### EXERCISE INSTRUCTIONS
Everything in the data below is left aside except the lines from the one containing "delete,TURQUOISE CALCULATOR,[258 74" through the one containing "insert,,,BLACK CAN,[38 181"; repeat those exactly.

### RECORDS FOR THIS EXERCISE
================================

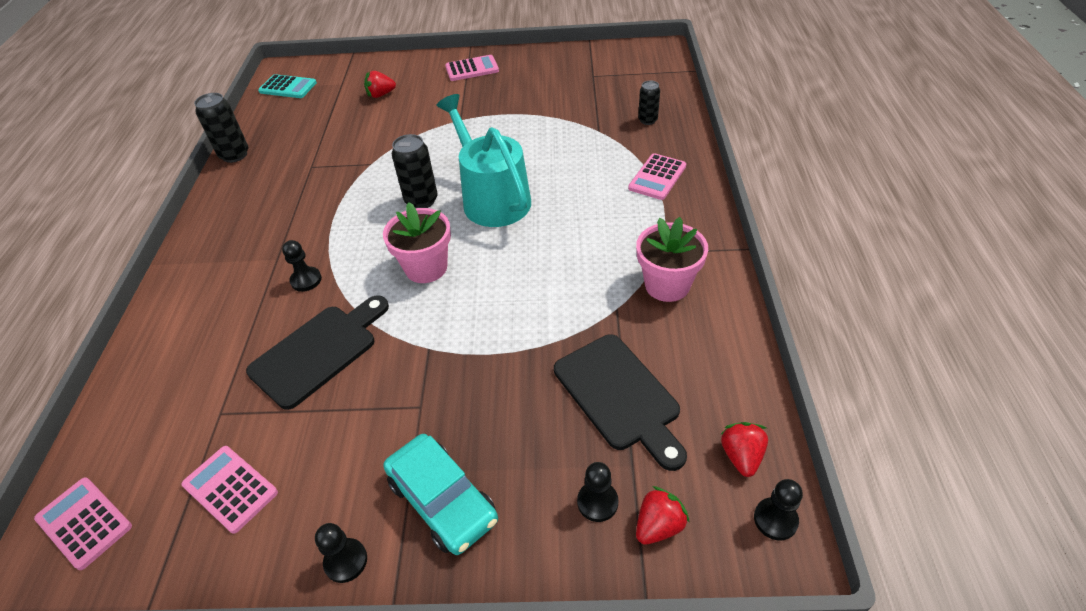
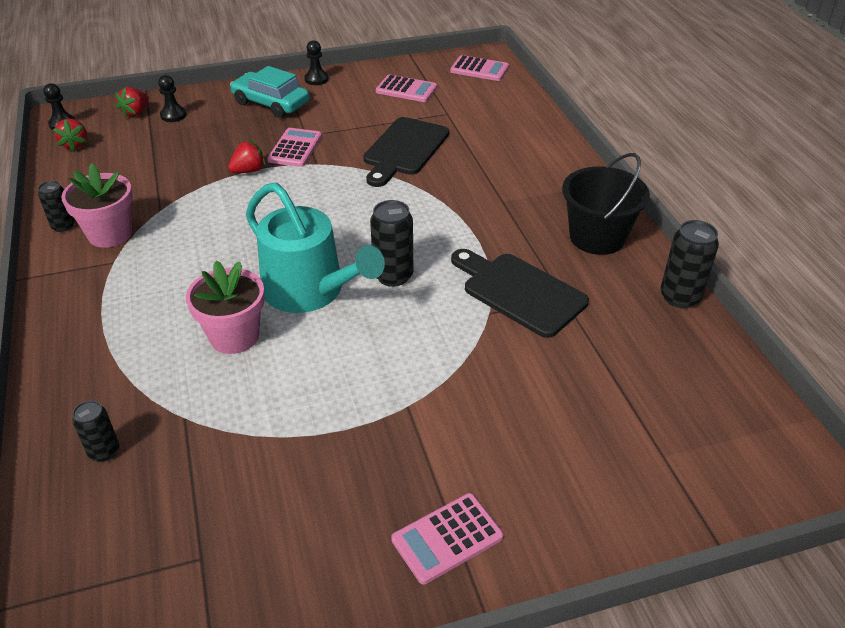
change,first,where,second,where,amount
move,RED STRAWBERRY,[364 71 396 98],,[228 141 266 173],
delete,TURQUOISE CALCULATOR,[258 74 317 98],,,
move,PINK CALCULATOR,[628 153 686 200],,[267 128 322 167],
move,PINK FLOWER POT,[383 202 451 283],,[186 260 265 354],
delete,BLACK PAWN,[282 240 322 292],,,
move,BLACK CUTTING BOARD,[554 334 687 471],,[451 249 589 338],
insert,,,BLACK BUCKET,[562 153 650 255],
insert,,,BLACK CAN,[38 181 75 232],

================================

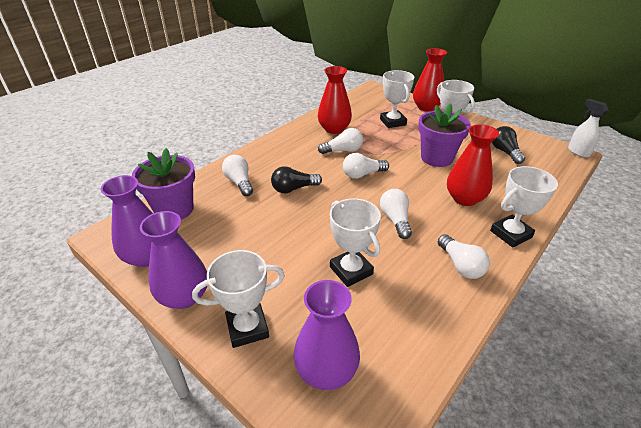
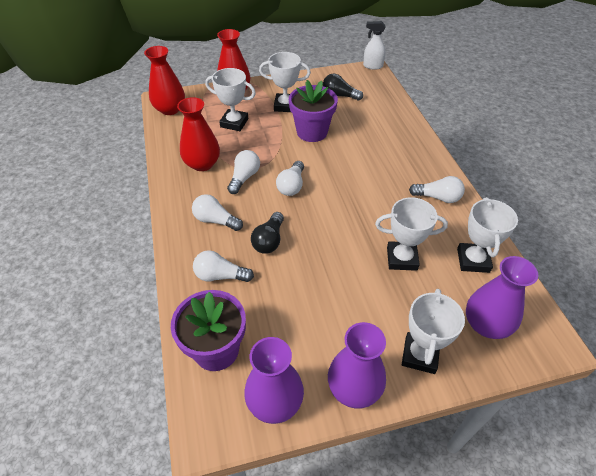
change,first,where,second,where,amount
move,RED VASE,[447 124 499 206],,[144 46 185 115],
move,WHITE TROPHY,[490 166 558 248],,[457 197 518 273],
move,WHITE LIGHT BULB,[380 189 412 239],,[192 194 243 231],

================================

### EXERCISE RESPONSE
delete,TURQUOISE CALCULATOR,[258 74 317 98],,,
move,PINK CALCULATOR,[628 153 686 200],,[267 128 322 167],
move,PINK FLOWER POT,[383 202 451 283],,[186 260 265 354],
delete,BLACK PAWN,[282 240 322 292],,,
move,BLACK CUTTING BOARD,[554 334 687 471],,[451 249 589 338],
insert,,,BLACK BUCKET,[562 153 650 255],
insert,,,BLACK CAN,[38 181 75 232],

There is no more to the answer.